* _About this exercise_: Please return the listing below word for word, minus its pictures.

• • • •

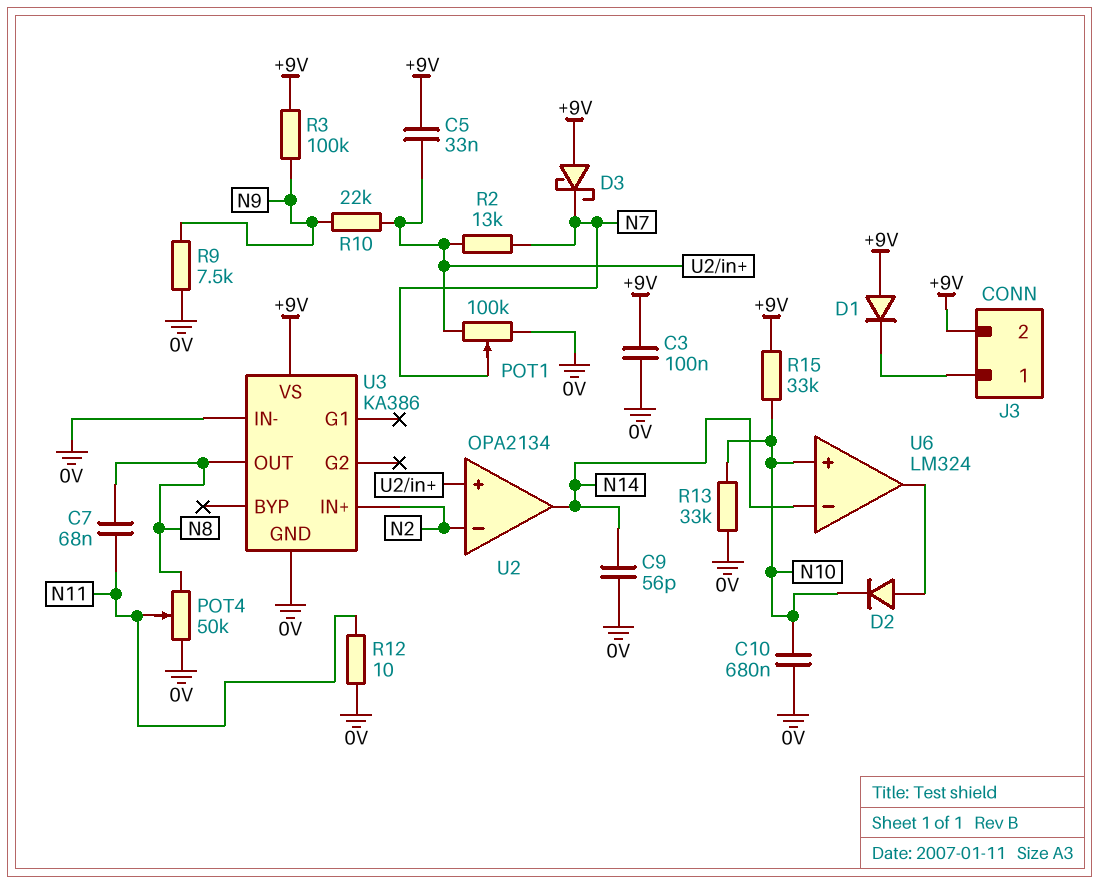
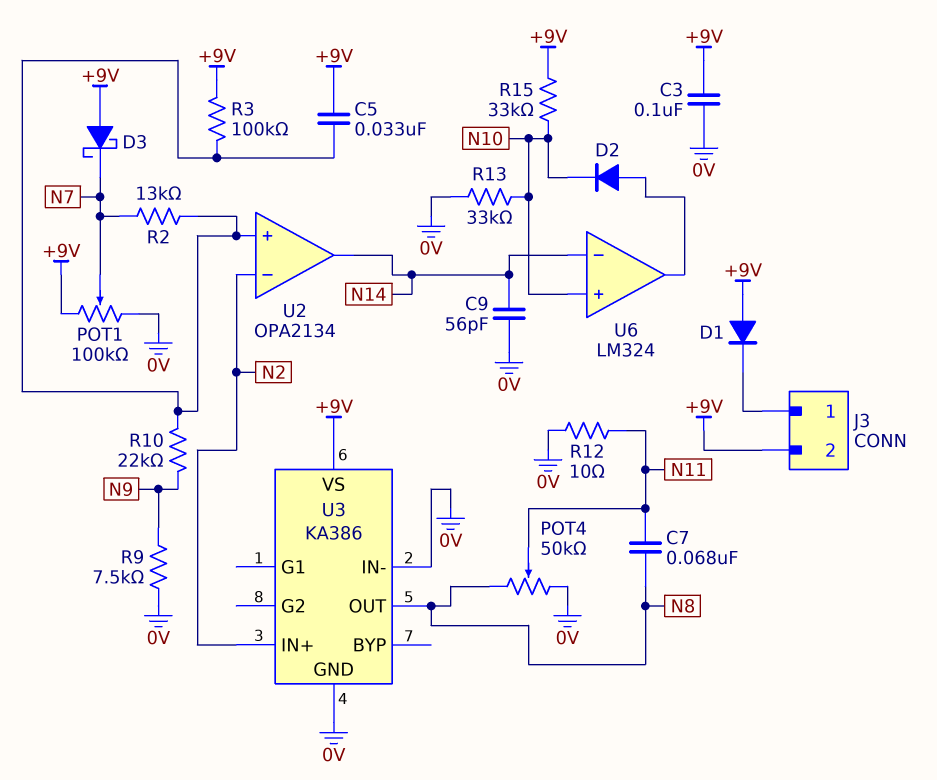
C10: 680nF (0V, N10) -> none
POT1: 100k (0V, U2/in+, wiper N7) -> 100k (+9V, 0V, wiper N7)
R3: 100k (+9V, N9) -> 100k (+9V, U2/in+)

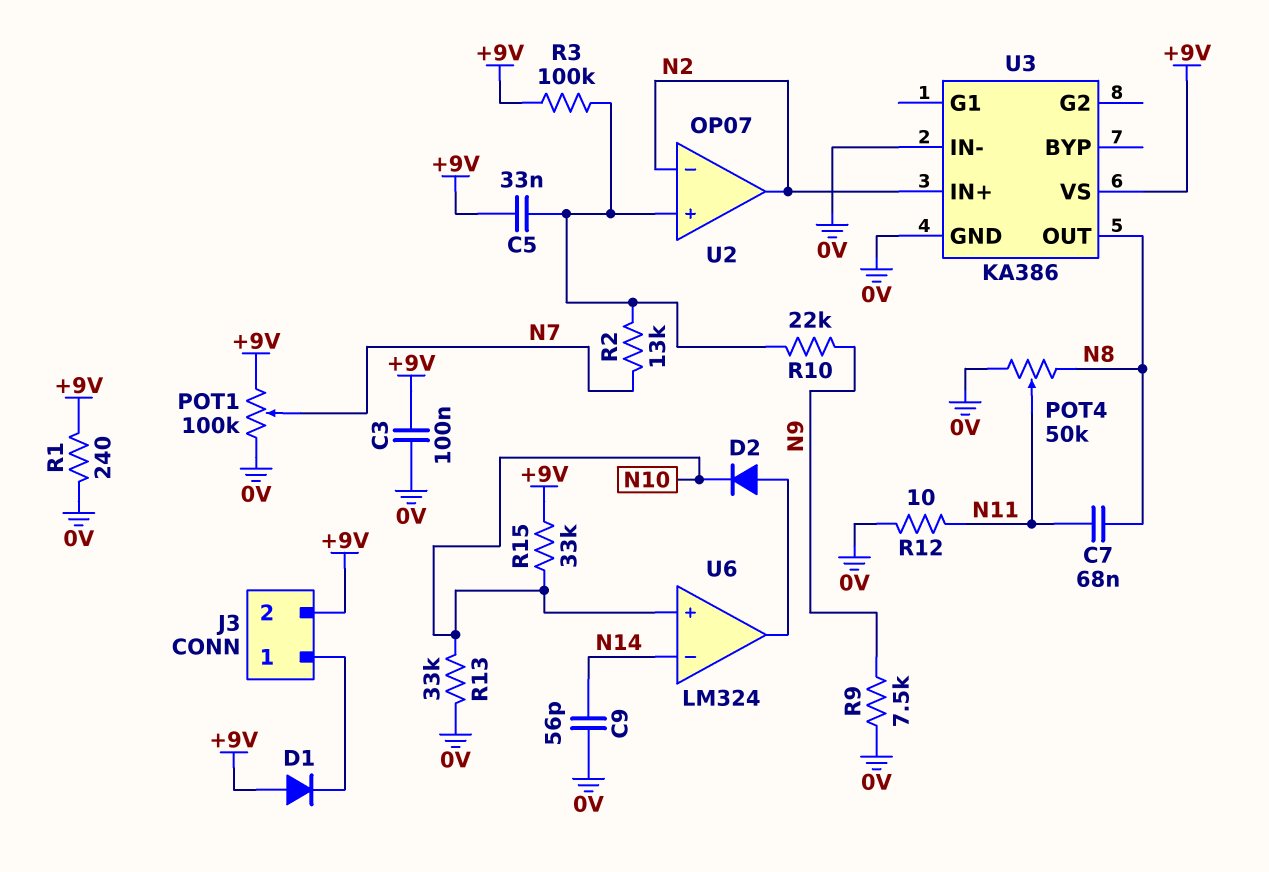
D3: schottky (A +9V, K N7) -> none
R1: none -> 240 (+9V, 0V)
U2: OPA2134 -> OP07
U2 pin out: N14 -> N2

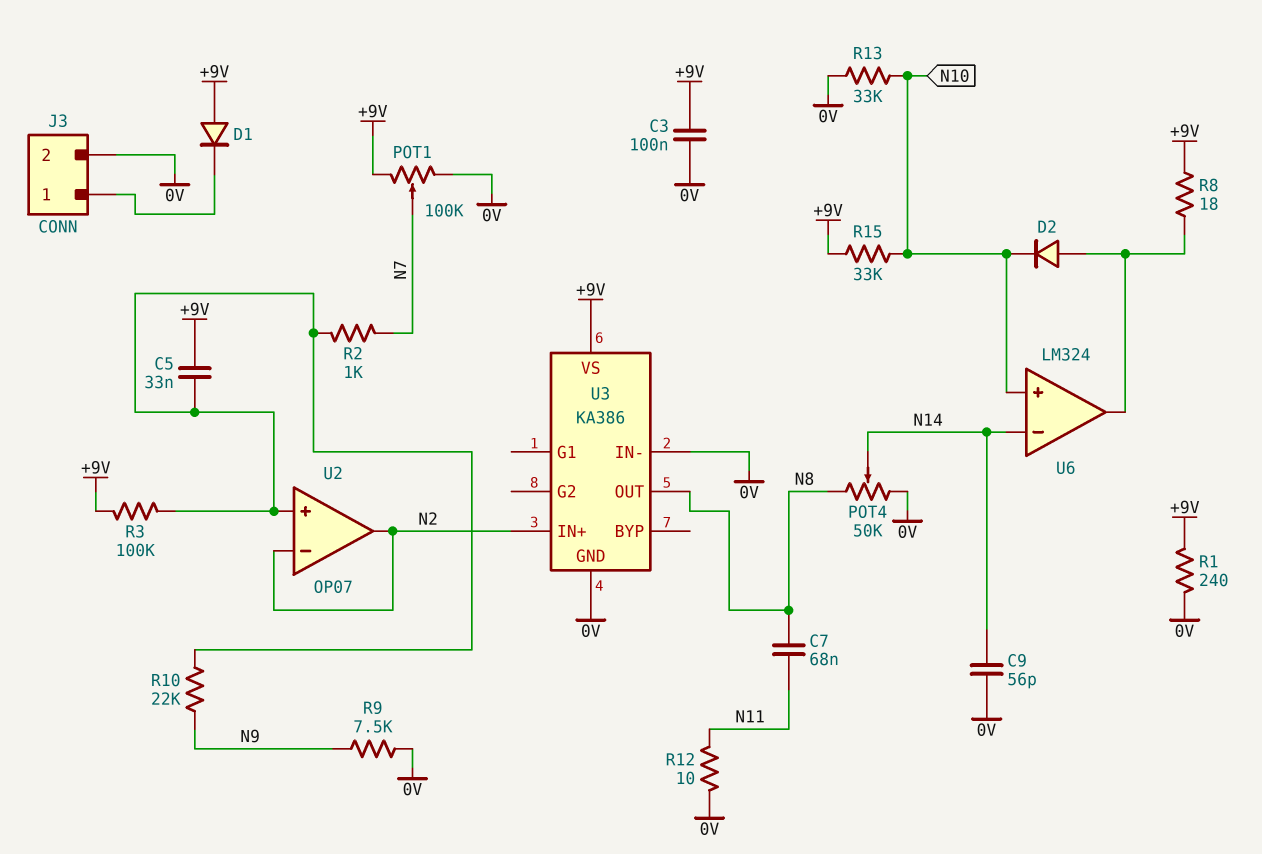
J3 pin 2: +9V -> 0V
POT4: 50k (0V, N8, wiper N11) -> 50k (0V, N8, wiper N14)
R2: 13k (N7, U2/in+) -> 1k (N7, U2/in+)
R8: none -> 18 (+9V, U6/out)

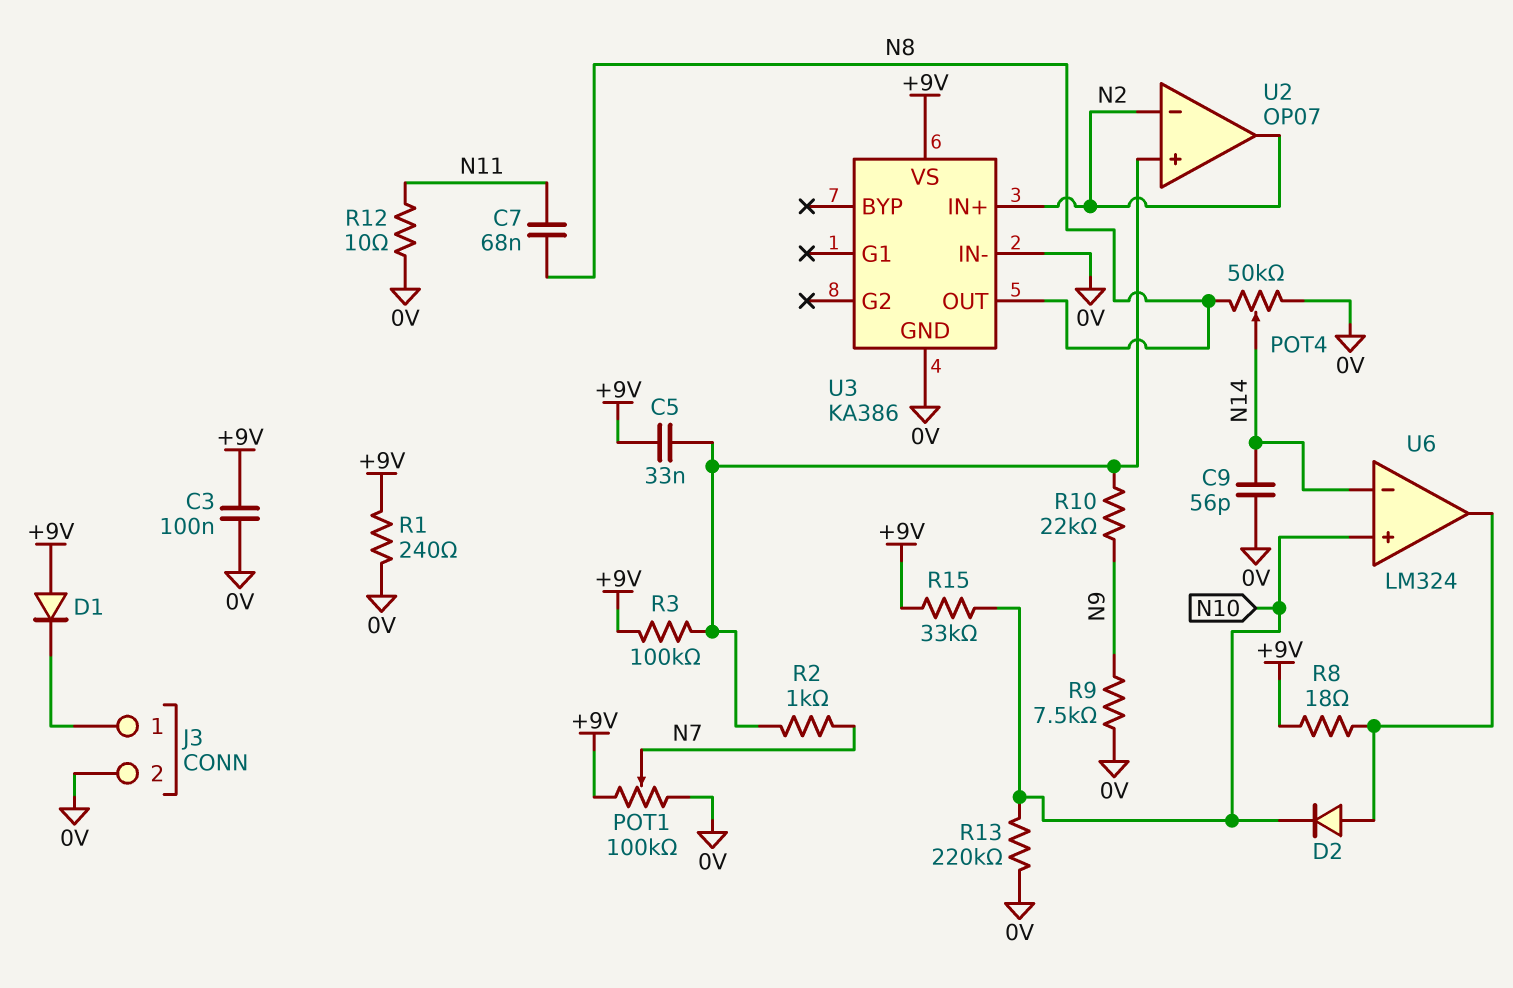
R13: 33k (0V, N10) -> 220k (0V, N10)

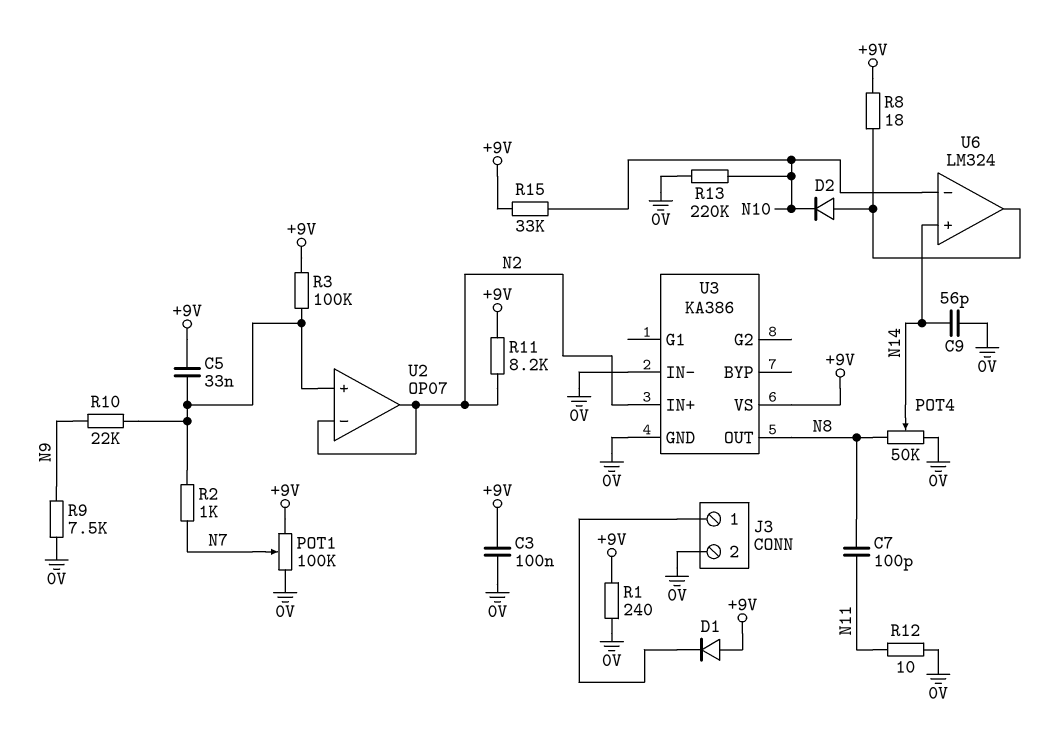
C7: 68nF (N8, N11) -> 100pF (N8, N11)
R11: none -> 8.2k (+9V, N2)
U6 pin in+: N10 -> N14
U6 pin in-: N14 -> N10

• • • •

* _Solved problem_:
C10: 680nF (0V, N10) -> none
POT1: 100k (0V, U2/in+, wiper N7) -> 100k (+9V, 0V, wiper N7)
R3: 100k (+9V, N9) -> 100k (+9V, U2/in+)

D3: schottky (A +9V, K N7) -> none
R1: none -> 240 (+9V, 0V)
U2: OPA2134 -> OP07
U2 pin out: N14 -> N2

J3 pin 2: +9V -> 0V
POT4: 50k (0V, N8, wiper N11) -> 50k (0V, N8, wiper N14)
R2: 13k (N7, U2/in+) -> 1k (N7, U2/in+)
R8: none -> 18 (+9V, U6/out)

R13: 33k (0V, N10) -> 220k (0V, N10)

C7: 68nF (N8, N11) -> 100pF (N8, N11)
R11: none -> 8.2k (+9V, N2)
U6 pin in+: N10 -> N14
U6 pin in-: N14 -> N10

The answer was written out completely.